(Saved data entries)
·····

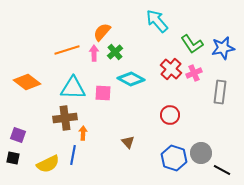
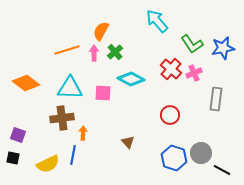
orange semicircle: moved 1 px left, 1 px up; rotated 12 degrees counterclockwise
orange diamond: moved 1 px left, 1 px down
cyan triangle: moved 3 px left
gray rectangle: moved 4 px left, 7 px down
brown cross: moved 3 px left
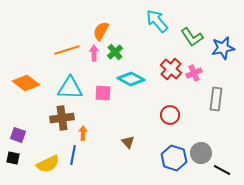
green L-shape: moved 7 px up
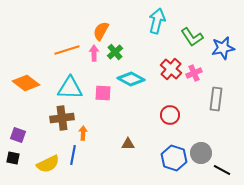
cyan arrow: rotated 55 degrees clockwise
brown triangle: moved 2 px down; rotated 48 degrees counterclockwise
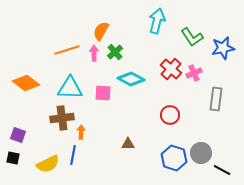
orange arrow: moved 2 px left, 1 px up
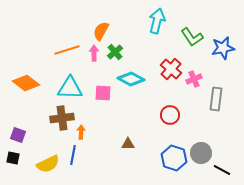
pink cross: moved 6 px down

·····

TASK STATEMENT |
Retype every line of the records above verbatim, leaving out the picture lines.

ANSWER FOR THIS EXERCISE |
orange semicircle: moved 1 px left, 1 px up; rotated 12 degrees counterclockwise
orange diamond: moved 1 px left, 1 px down
cyan triangle: moved 3 px left
gray rectangle: moved 4 px left, 7 px down
brown cross: moved 3 px left
green L-shape: moved 7 px up
cyan arrow: rotated 55 degrees clockwise
brown triangle: moved 2 px down; rotated 48 degrees counterclockwise
orange arrow: moved 2 px left, 1 px up
pink cross: moved 6 px down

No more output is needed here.